_GOAL:_ Reproduce every row below word for word, without changing anything.

_DATA FOR THIS EXERCISE:_
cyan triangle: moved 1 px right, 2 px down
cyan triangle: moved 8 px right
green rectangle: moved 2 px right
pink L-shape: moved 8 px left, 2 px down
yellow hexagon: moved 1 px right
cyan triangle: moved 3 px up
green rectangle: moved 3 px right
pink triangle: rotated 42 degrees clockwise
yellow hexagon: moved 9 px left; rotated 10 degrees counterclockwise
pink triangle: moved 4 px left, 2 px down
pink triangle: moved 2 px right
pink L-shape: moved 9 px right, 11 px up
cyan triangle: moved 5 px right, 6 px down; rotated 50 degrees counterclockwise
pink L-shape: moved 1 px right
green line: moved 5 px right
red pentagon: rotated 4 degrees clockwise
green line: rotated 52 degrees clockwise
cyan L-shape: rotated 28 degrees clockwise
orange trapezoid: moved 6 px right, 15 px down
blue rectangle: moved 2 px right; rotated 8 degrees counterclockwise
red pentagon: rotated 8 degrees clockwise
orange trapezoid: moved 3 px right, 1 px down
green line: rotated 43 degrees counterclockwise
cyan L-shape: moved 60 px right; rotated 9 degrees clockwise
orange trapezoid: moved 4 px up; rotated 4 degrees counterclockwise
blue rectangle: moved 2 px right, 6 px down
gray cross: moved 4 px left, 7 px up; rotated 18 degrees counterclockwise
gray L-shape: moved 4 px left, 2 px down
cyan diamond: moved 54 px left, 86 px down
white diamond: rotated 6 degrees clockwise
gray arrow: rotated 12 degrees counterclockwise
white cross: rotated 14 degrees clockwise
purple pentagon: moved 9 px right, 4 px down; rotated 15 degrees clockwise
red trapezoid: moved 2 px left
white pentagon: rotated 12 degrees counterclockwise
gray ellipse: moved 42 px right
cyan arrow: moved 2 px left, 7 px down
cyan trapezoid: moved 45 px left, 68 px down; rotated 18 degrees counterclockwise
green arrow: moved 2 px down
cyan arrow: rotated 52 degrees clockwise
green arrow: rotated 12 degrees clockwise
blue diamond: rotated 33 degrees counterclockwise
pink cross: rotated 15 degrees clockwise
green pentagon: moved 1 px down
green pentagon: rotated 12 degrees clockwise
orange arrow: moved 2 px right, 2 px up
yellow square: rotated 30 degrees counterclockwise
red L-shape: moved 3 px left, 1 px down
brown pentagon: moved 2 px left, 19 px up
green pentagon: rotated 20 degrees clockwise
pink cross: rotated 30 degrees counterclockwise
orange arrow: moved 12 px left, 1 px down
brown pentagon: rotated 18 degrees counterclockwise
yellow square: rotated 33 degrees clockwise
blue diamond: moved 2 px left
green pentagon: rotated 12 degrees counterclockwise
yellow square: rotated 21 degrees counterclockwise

_TASK SOLUTION:_
cyan triangle: moved 1 px right, 2 px down
cyan triangle: moved 8 px right
green rectangle: moved 2 px right
pink L-shape: moved 8 px left, 2 px down
yellow hexagon: moved 1 px right
cyan triangle: moved 3 px up
green rectangle: moved 3 px right
pink triangle: rotated 42 degrees clockwise
yellow hexagon: moved 9 px left; rotated 10 degrees counterclockwise
pink triangle: moved 4 px left, 2 px down
pink triangle: moved 2 px right
pink L-shape: moved 9 px right, 11 px up
cyan triangle: moved 5 px right, 6 px down; rotated 50 degrees counterclockwise
pink L-shape: moved 1 px right
green line: moved 5 px right
red pentagon: rotated 4 degrees clockwise
green line: rotated 52 degrees clockwise
cyan L-shape: rotated 28 degrees clockwise
orange trapezoid: moved 6 px right, 15 px down
blue rectangle: moved 2 px right; rotated 8 degrees counterclockwise
red pentagon: rotated 8 degrees clockwise
orange trapezoid: moved 3 px right, 1 px down
green line: rotated 43 degrees counterclockwise
cyan L-shape: moved 60 px right; rotated 9 degrees clockwise
orange trapezoid: moved 4 px up; rotated 4 degrees counterclockwise
blue rectangle: moved 2 px right, 6 px down
gray cross: moved 4 px left, 7 px up; rotated 18 degrees counterclockwise
gray L-shape: moved 4 px left, 2 px down
cyan diamond: moved 54 px left, 86 px down
white diamond: rotated 6 degrees clockwise
gray arrow: rotated 12 degrees counterclockwise
white cross: rotated 14 degrees clockwise
purple pentagon: moved 9 px right, 4 px down; rotated 15 degrees clockwise
red trapezoid: moved 2 px left
white pentagon: rotated 12 degrees counterclockwise
gray ellipse: moved 42 px right
cyan arrow: moved 2 px left, 7 px down
cyan trapezoid: moved 45 px left, 68 px down; rotated 18 degrees counterclockwise
green arrow: moved 2 px down
cyan arrow: rotated 52 degrees clockwise
green arrow: rotated 12 degrees clockwise
blue diamond: rotated 33 degrees counterclockwise
pink cross: rotated 15 degrees clockwise
green pentagon: moved 1 px down
green pentagon: rotated 12 degrees clockwise
orange arrow: moved 2 px right, 2 px up
yellow square: rotated 30 degrees counterclockwise
red L-shape: moved 3 px left, 1 px down
brown pentagon: moved 2 px left, 19 px up
green pentagon: rotated 20 degrees clockwise
pink cross: rotated 30 degrees counterclockwise
orange arrow: moved 12 px left, 1 px down
brown pentagon: rotated 18 degrees counterclockwise
yellow square: rotated 33 degrees clockwise
blue diamond: moved 2 px left
green pentagon: rotated 12 degrees counterclockwise
yellow square: rotated 21 degrees counterclockwise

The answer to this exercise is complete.